- SET PROBLEM: Copy every line of text in the rows below character for character, and leave the pictures out of your answer.

## Begin TASK MATERIAL

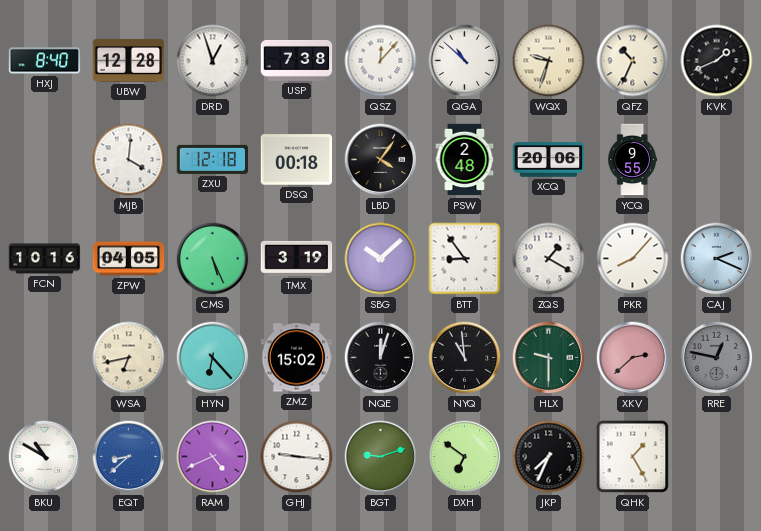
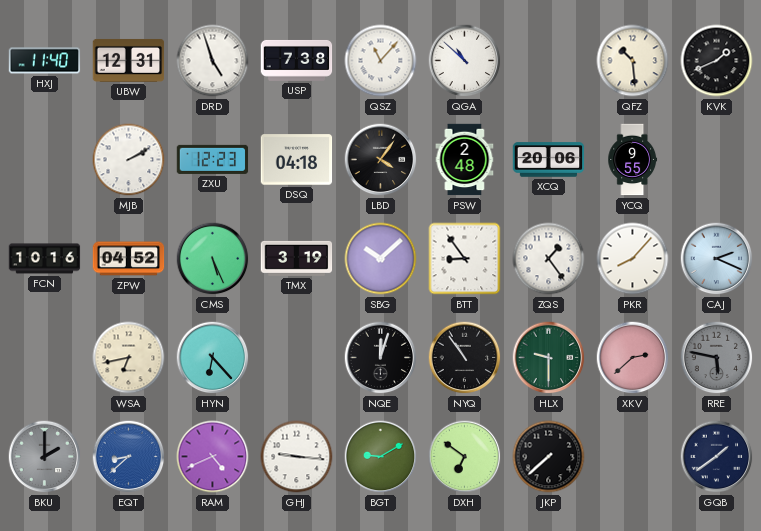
HXJ: 8:40 -> 11:40
UBW: 12:28 -> 12:31
DRD: 12:57 -> 4:57
QSZ: 12:07 -> 11:07
WQX: 9:33 -> none
QFZ: 10:34 -> 10:29
MJB: 4:01 -> 2:10
ZXU: 12:18 -> 12:23
DSQ: 00:18 -> 04:18
ZPW: 04:05 -> 04:52
ZQS: 1:20 -> 1:24
ZMZ: 15:02 -> none
NYQ: 10:59 -> 10:54
RRE: 12:47 -> 5:47
BKU: 10:50 -> 2:00
BKU dial: white -> grey
BGT: 9:12 -> 9:10
JKP: 7:34 -> 7:38
QHK: 1:25 -> none
GQB: none -> 1:39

## End TASK MATERIAL

- RESULT FOR THIS TASK:
HXJ: 8:40 -> 11:40
UBW: 12:28 -> 12:31
DRD: 12:57 -> 4:57
QSZ: 12:07 -> 11:07
WQX: 9:33 -> none
QFZ: 10:34 -> 10:29
MJB: 4:01 -> 2:10
ZXU: 12:18 -> 12:23
DSQ: 00:18 -> 04:18
ZPW: 04:05 -> 04:52
ZQS: 1:20 -> 1:24
ZMZ: 15:02 -> none
NYQ: 10:59 -> 10:54
RRE: 12:47 -> 5:47
BKU: 10:50 -> 2:00
BKU dial: white -> grey
BGT: 9:12 -> 9:10
JKP: 7:34 -> 7:38
QHK: 1:25 -> none
GQB: none -> 1:39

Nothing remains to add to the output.